WHAT TO WORK ON: You are asked to copy the entire listing exactly, apart from its pictures.

GIVEN ENTRIES:
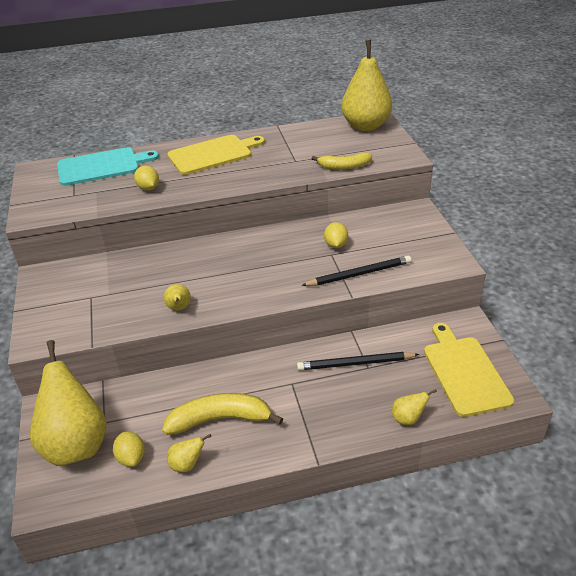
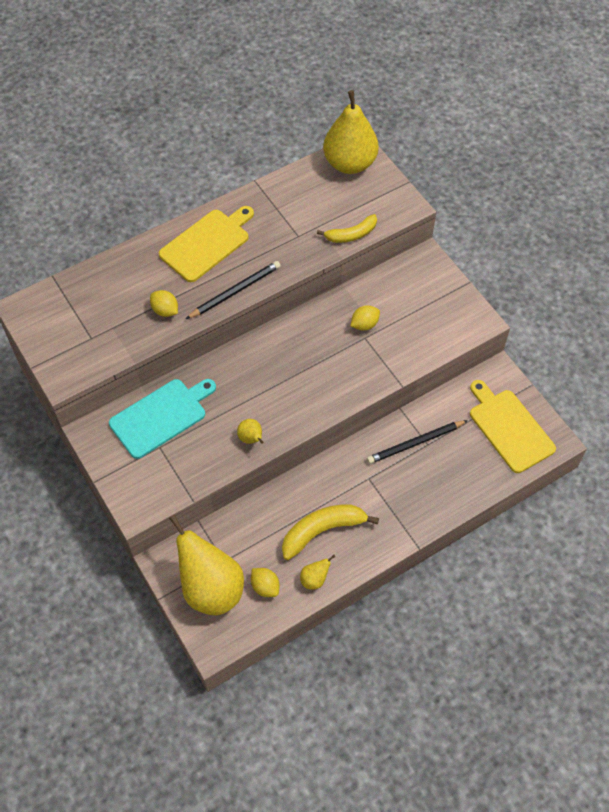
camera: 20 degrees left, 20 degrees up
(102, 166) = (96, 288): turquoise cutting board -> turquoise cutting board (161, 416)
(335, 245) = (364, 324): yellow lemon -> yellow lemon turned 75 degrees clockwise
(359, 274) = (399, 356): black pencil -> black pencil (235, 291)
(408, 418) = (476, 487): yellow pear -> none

ANSWER SECTION:
camera: 20 degrees left, 20 degrees up
(102, 166) = (96, 288): turquoise cutting board -> turquoise cutting board (161, 416)
(335, 245) = (364, 324): yellow lemon -> yellow lemon turned 75 degrees clockwise
(359, 274) = (399, 356): black pencil -> black pencil (235, 291)
(408, 418) = (476, 487): yellow pear -> none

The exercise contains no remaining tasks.